WHAT IS NEEDED
Could all of the entries be written out exactly, with any pictures omitted?

TASK INPUTS
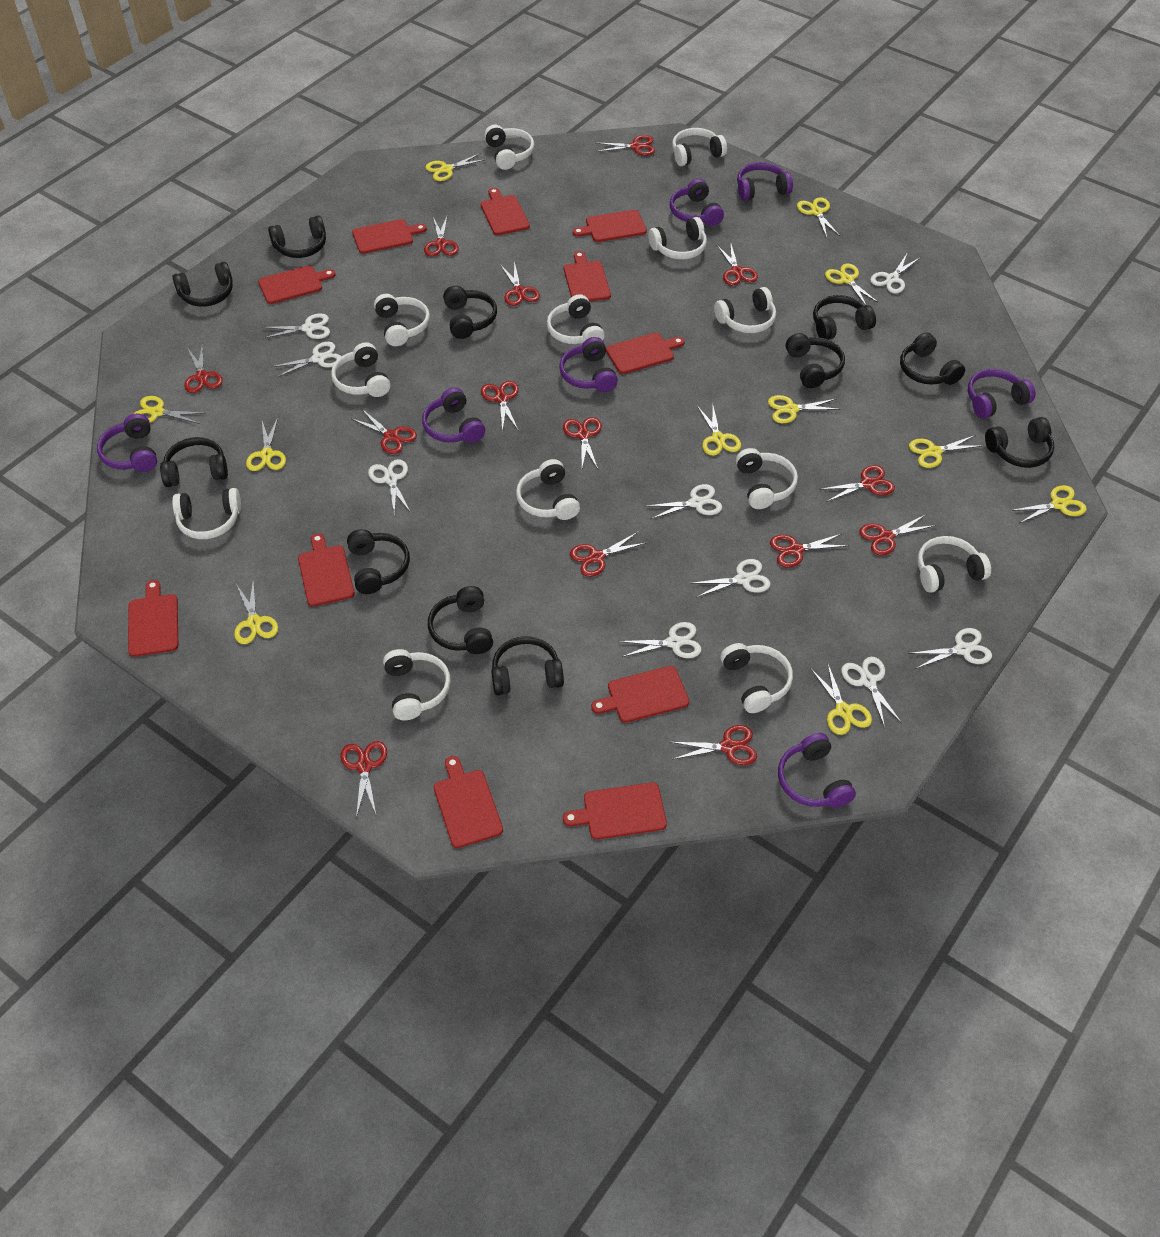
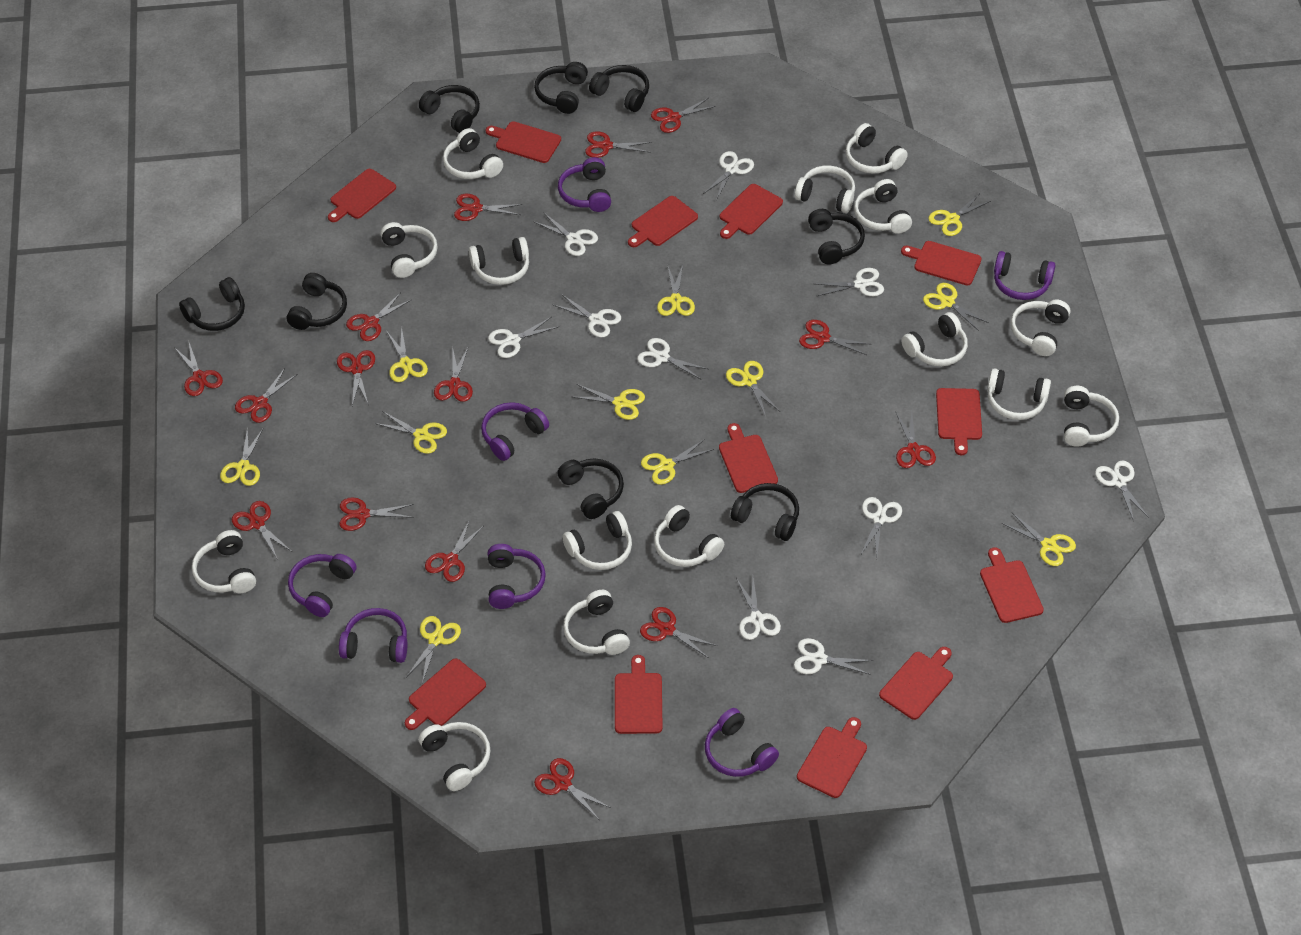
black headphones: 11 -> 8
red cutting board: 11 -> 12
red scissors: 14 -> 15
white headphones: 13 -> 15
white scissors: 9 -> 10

FINAL ANSWER
black headphones: 11 -> 8
red cutting board: 11 -> 12
red scissors: 14 -> 15
white headphones: 13 -> 15
white scissors: 9 -> 10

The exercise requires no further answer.